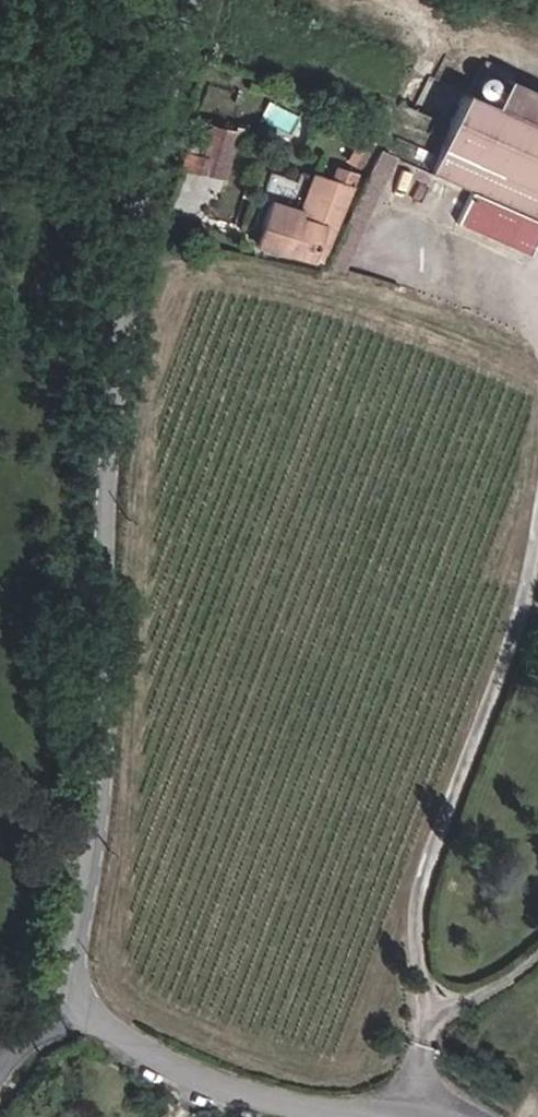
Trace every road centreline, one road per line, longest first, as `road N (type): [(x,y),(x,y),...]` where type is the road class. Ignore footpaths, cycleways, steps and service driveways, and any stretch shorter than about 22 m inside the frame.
road 1 (unclassified): [(71,998),(116,771),(120,356),(201,0)]
road 2 (unclassified): [(444,1116),(416,1108),(279,1108),(145,1045),(71,998)]

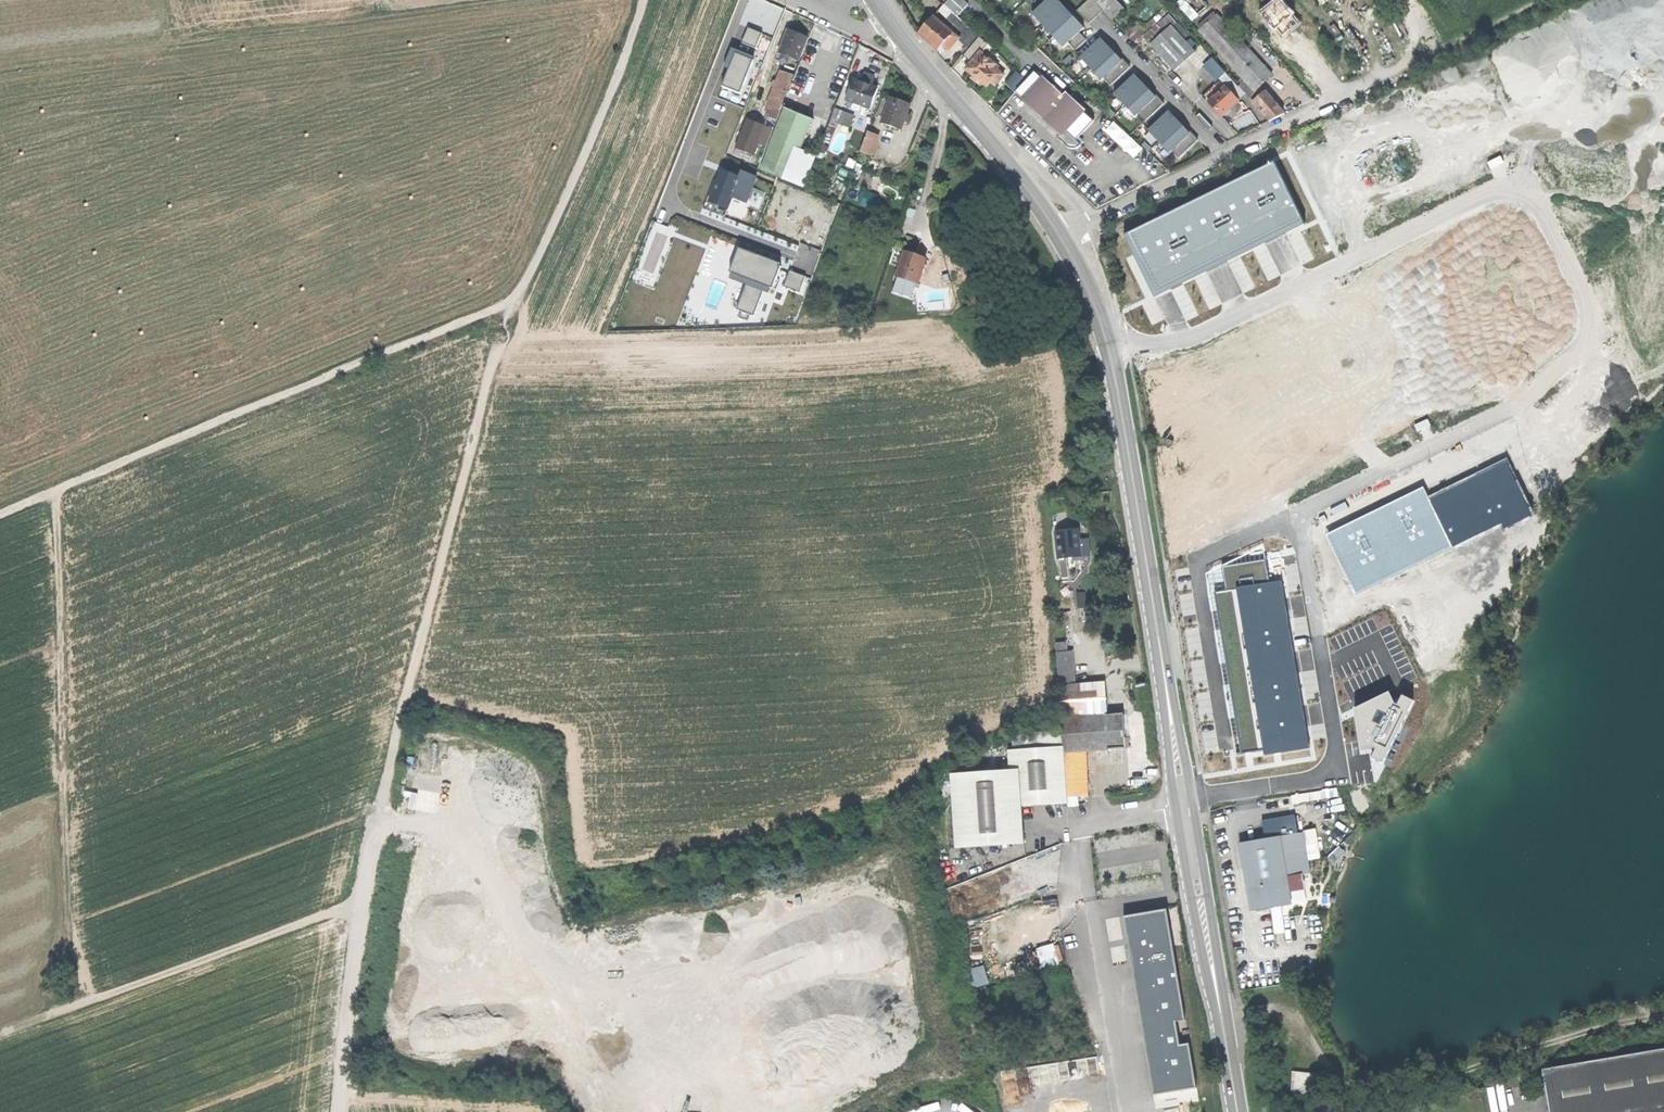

--------

Task to complete: Repeat the whole listing above word for word, but keep any picture out of it.

Finished task:
Trace every road centreline, one road per line, longest first, as `road N (type): [(x,y),(x,y),...]` where type is the road class. Ignore footpaths, cycleways, steps and service driveways, and any stretch shorter than about 22 m inside the frame.
road 1 (unclassified): [(71,998),(116,771),(120,356),(201,0)]
road 2 (unclassified): [(444,1116),(416,1108),(279,1108),(145,1045),(71,998)]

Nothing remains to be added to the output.